Every line from the one with "TR2: PNP S8550" to the one with "J1 pin 1: W3 -> W4", including those two, is to be copied exactly; all other lines of the entries below are left out.

##### Supplied records #####

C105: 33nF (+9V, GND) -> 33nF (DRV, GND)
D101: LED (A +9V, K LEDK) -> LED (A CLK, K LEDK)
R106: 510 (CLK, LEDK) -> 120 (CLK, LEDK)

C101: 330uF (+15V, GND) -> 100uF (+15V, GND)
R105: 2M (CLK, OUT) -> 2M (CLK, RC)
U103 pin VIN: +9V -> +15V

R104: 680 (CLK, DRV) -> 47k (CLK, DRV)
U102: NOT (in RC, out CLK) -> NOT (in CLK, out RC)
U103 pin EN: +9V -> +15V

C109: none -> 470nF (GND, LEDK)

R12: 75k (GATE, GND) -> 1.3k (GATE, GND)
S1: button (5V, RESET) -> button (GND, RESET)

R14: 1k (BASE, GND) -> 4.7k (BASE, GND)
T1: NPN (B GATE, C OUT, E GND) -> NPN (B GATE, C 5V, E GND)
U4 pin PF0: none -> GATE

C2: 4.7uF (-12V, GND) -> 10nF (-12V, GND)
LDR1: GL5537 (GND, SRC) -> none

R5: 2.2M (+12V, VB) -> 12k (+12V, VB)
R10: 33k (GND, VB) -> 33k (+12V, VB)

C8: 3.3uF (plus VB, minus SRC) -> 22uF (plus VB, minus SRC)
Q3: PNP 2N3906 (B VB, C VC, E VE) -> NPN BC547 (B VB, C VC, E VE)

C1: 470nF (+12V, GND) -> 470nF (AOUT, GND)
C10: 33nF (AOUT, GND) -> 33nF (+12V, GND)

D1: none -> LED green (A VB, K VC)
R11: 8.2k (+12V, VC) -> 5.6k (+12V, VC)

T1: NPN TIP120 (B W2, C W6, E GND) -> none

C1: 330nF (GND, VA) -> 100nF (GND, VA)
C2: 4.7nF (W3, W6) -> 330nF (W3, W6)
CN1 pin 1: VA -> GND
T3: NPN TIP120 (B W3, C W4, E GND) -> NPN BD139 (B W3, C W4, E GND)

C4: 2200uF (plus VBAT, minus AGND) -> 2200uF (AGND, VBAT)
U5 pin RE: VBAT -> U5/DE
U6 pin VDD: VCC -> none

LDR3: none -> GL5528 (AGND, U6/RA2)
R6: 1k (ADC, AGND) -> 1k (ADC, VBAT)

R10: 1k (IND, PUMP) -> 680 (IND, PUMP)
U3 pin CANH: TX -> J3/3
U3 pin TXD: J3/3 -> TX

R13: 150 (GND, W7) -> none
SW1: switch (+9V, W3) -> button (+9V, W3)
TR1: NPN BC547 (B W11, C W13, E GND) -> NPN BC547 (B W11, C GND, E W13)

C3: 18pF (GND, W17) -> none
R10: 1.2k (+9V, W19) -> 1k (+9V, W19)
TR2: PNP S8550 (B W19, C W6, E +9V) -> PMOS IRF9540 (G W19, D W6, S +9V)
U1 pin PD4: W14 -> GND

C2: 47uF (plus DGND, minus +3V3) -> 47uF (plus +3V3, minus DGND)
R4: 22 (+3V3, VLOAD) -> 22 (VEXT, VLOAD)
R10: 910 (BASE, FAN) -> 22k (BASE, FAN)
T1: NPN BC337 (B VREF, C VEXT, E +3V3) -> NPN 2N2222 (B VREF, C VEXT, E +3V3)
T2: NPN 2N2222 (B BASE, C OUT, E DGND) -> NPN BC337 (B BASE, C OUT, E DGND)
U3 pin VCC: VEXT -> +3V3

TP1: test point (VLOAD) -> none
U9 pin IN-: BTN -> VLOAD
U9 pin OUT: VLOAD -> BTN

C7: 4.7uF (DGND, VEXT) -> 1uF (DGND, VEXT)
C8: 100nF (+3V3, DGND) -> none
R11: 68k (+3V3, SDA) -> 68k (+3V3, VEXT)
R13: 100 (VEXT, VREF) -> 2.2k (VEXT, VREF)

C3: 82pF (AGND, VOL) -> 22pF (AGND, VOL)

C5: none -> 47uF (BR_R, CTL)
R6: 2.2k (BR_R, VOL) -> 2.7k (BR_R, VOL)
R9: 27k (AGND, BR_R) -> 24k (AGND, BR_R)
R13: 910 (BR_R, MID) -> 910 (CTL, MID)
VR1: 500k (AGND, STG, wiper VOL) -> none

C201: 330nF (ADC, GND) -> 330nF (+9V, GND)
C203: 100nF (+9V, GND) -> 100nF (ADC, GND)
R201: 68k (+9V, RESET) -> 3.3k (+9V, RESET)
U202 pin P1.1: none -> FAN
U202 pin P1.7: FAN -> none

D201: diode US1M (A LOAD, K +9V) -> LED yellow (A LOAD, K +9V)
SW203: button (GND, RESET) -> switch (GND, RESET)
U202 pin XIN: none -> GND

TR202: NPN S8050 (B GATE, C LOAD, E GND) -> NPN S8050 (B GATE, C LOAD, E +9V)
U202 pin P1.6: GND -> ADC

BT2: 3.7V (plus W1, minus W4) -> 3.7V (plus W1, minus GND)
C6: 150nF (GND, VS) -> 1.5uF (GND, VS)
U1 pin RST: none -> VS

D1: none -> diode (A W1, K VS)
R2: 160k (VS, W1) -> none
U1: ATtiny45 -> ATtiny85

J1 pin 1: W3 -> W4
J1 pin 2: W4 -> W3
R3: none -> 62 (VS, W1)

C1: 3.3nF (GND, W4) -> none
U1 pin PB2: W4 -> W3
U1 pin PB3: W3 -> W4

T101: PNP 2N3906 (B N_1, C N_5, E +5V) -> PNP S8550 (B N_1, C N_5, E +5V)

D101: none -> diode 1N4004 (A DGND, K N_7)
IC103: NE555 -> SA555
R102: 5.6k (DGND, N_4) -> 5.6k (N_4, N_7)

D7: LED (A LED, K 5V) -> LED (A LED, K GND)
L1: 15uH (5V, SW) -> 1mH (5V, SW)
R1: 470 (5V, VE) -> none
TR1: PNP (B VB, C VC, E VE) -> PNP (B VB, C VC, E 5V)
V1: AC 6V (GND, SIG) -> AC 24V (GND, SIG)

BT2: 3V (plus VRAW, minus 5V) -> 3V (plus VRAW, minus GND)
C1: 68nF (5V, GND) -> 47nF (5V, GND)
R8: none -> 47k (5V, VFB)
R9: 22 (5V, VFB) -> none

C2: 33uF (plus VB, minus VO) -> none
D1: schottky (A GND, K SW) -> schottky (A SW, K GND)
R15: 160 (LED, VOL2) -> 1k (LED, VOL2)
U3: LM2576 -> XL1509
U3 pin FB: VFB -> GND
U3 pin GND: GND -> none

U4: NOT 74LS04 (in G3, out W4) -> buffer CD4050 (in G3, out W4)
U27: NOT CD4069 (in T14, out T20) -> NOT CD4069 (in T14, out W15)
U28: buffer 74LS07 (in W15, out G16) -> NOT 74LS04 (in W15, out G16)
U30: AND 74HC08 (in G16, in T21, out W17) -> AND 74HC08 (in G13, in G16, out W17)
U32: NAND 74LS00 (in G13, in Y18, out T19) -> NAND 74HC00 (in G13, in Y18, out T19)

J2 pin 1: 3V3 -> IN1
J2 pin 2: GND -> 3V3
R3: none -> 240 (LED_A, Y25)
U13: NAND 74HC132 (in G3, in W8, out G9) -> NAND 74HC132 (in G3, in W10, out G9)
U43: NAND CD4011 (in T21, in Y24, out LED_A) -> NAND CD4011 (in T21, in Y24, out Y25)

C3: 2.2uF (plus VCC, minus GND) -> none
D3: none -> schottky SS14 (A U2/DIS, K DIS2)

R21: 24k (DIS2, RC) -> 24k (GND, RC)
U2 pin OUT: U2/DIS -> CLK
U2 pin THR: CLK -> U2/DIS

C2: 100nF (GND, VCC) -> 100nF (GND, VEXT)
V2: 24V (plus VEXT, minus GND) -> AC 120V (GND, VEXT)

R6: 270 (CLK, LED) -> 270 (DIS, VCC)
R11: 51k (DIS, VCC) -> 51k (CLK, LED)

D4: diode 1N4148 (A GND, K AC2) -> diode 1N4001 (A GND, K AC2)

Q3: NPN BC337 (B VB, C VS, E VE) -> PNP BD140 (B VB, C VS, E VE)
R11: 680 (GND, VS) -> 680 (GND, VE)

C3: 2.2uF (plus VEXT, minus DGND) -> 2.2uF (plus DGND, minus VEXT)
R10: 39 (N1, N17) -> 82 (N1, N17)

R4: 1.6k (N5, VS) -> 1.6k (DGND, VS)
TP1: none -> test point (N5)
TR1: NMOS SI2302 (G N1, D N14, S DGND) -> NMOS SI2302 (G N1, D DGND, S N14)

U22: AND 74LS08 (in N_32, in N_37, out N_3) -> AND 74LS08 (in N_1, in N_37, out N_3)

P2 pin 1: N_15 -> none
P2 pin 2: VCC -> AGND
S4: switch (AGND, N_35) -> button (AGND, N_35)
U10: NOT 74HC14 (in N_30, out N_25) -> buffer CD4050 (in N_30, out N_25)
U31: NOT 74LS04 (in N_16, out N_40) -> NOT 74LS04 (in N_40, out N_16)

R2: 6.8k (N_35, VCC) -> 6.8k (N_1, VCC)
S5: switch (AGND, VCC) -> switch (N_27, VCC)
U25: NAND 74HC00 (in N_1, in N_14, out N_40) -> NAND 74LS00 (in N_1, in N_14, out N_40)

#####

**Finished exercise:**
TR2: PNP S8550 (B W19, C W6, E +9V) -> PMOS IRF9540 (G W19, D W6, S +9V)
U1 pin PD4: W14 -> GND

C2: 47uF (plus DGND, minus +3V3) -> 47uF (plus +3V3, minus DGND)
R4: 22 (+3V3, VLOAD) -> 22 (VEXT, VLOAD)
R10: 910 (BASE, FAN) -> 22k (BASE, FAN)
T1: NPN BC337 (B VREF, C VEXT, E +3V3) -> NPN 2N2222 (B VREF, C VEXT, E +3V3)
T2: NPN 2N2222 (B BASE, C OUT, E DGND) -> NPN BC337 (B BASE, C OUT, E DGND)
U3 pin VCC: VEXT -> +3V3

TP1: test point (VLOAD) -> none
U9 pin IN-: BTN -> VLOAD
U9 pin OUT: VLOAD -> BTN

C7: 4.7uF (DGND, VEXT) -> 1uF (DGND, VEXT)
C8: 100nF (+3V3, DGND) -> none
R11: 68k (+3V3, SDA) -> 68k (+3V3, VEXT)
R13: 100 (VEXT, VREF) -> 2.2k (VEXT, VREF)

C3: 82pF (AGND, VOL) -> 22pF (AGND, VOL)

C5: none -> 47uF (BR_R, CTL)
R6: 2.2k (BR_R, VOL) -> 2.7k (BR_R, VOL)
R9: 27k (AGND, BR_R) -> 24k (AGND, BR_R)
R13: 910 (BR_R, MID) -> 910 (CTL, MID)
VR1: 500k (AGND, STG, wiper VOL) -> none

C201: 330nF (ADC, GND) -> 330nF (+9V, GND)
C203: 100nF (+9V, GND) -> 100nF (ADC, GND)
R201: 68k (+9V, RESET) -> 3.3k (+9V, RESET)
U202 pin P1.1: none -> FAN
U202 pin P1.7: FAN -> none

D201: diode US1M (A LOAD, K +9V) -> LED yellow (A LOAD, K +9V)
SW203: button (GND, RESET) -> switch (GND, RESET)
U202 pin XIN: none -> GND

TR202: NPN S8050 (B GATE, C LOAD, E GND) -> NPN S8050 (B GATE, C LOAD, E +9V)
U202 pin P1.6: GND -> ADC

BT2: 3.7V (plus W1, minus W4) -> 3.7V (plus W1, minus GND)
C6: 150nF (GND, VS) -> 1.5uF (GND, VS)
U1 pin RST: none -> VS

D1: none -> diode (A W1, K VS)
R2: 160k (VS, W1) -> none
U1: ATtiny45 -> ATtiny85

J1 pin 1: W3 -> W4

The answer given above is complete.